=== STORED DATA ===
# # # #
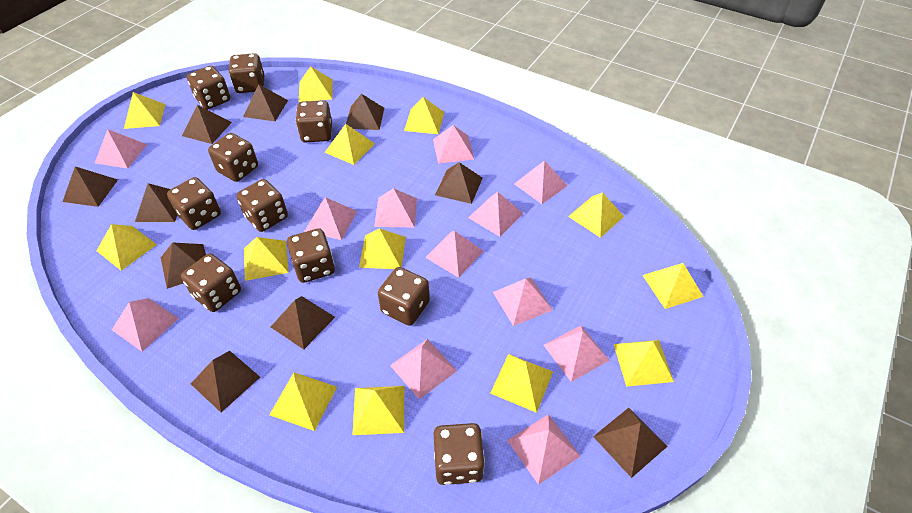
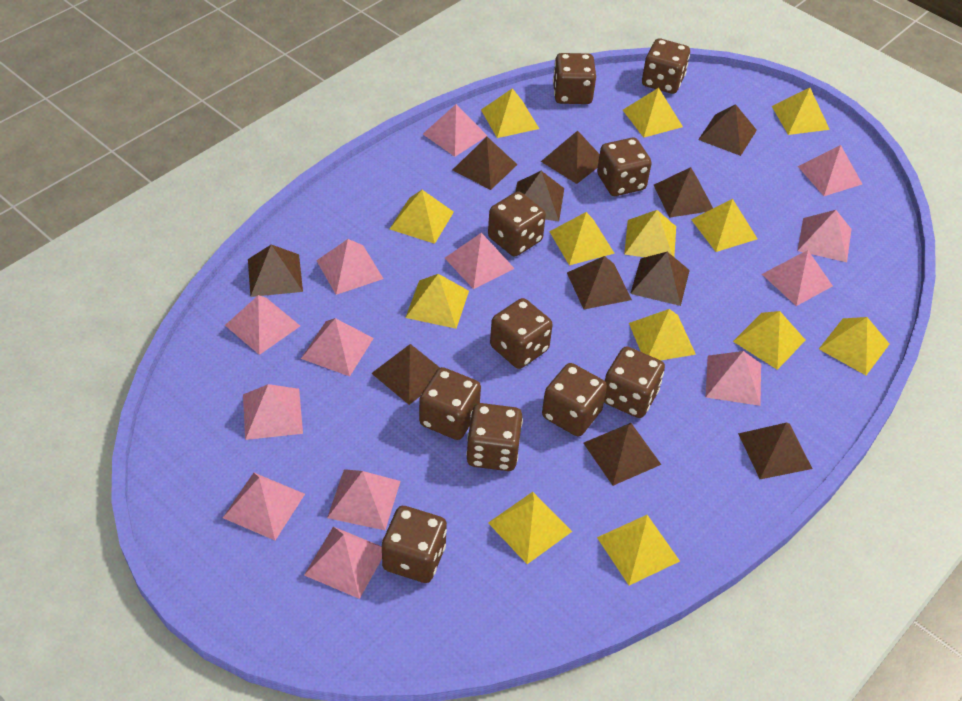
brown pyramid: 10 -> 11
pink pyramid: 12 -> 13

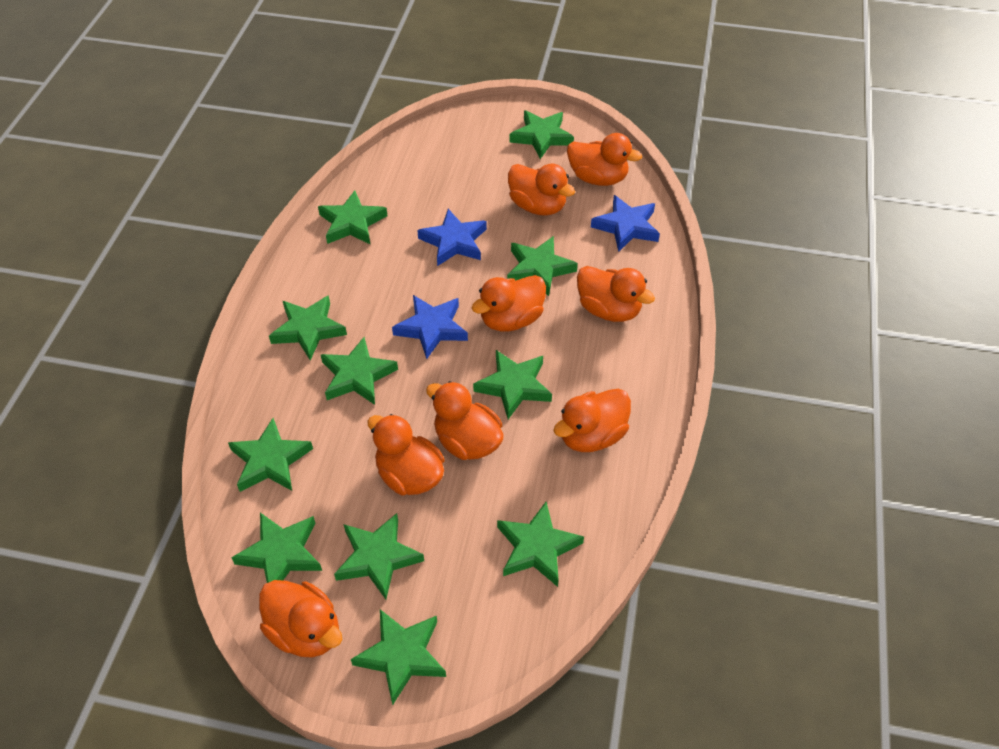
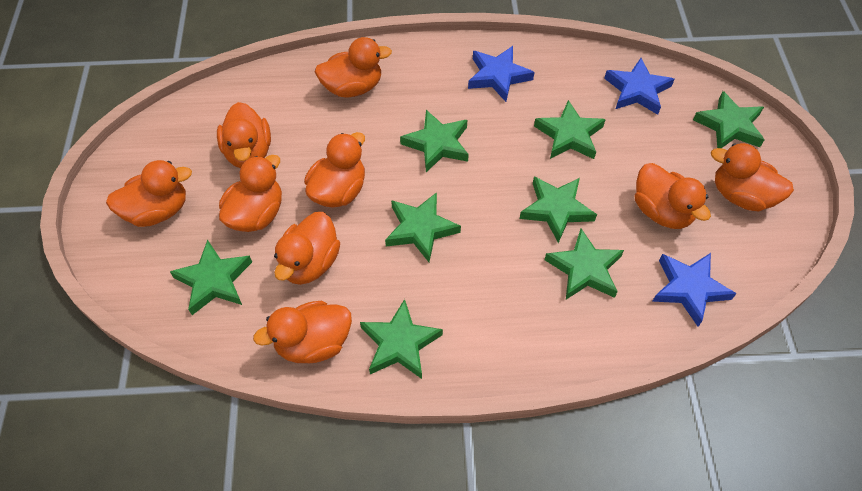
green star: 11 -> 8
orange duck: 8 -> 9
# # # #
An unaltered copy of the material, without images, should be set down.

brown pyramid: 10 -> 11
pink pyramid: 12 -> 13

green star: 11 -> 8
orange duck: 8 -> 9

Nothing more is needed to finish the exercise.